* _What you will do_
Write out each line beneath this one exactly as it reads.

* _Records for this task_
================================

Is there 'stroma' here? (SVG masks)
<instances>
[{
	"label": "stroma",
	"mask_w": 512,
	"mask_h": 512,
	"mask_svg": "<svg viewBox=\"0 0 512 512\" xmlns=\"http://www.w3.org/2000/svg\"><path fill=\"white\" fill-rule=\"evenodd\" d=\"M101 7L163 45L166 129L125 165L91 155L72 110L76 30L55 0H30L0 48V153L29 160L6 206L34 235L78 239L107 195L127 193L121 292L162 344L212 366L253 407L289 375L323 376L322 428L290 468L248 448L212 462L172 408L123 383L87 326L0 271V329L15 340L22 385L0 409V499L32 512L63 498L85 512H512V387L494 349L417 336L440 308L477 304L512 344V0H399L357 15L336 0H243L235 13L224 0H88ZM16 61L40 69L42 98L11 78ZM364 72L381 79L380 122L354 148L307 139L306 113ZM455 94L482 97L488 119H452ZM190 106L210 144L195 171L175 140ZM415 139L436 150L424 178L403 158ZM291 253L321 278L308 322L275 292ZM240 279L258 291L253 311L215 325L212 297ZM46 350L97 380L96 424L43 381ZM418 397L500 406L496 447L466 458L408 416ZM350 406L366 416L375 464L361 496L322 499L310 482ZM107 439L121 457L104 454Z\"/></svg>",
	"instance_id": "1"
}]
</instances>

================================

* _Written answer_
Is there 'stroma' here? (SVG masks)
<instances>
[{
	"label": "stroma",
	"mask_w": 512,
	"mask_h": 512,
	"mask_svg": "<svg viewBox=\"0 0 512 512\" xmlns=\"http://www.w3.org/2000/svg\"><path fill=\"white\" fill-rule=\"evenodd\" d=\"M101 7L163 45L166 129L125 165L91 155L72 110L76 30L55 0H30L0 48V153L29 160L6 206L34 235L78 239L107 195L127 193L121 292L162 344L212 366L253 407L289 375L323 376L322 428L290 468L248 448L212 462L172 408L123 383L87 326L0 271V329L15 340L22 385L0 409V499L32 512L63 498L85 512H512V387L494 349L417 336L440 308L477 304L512 344V0H399L357 15L336 0H243L235 13L224 0H88ZM16 61L40 69L42 98L11 78ZM364 72L381 79L380 122L354 148L307 139L306 113ZM455 94L482 97L488 119H452ZM190 106L210 144L195 171L175 140ZM415 139L436 150L424 178L403 158ZM291 253L321 278L308 322L275 292ZM240 279L258 291L253 311L215 325L212 297ZM46 350L97 380L96 424L43 381ZM418 397L500 406L496 447L466 458L408 416ZM350 406L366 416L375 464L361 496L322 499L310 482ZM107 439L121 457L104 454Z\"/></svg>",
	"instance_id": "1"
}]
</instances>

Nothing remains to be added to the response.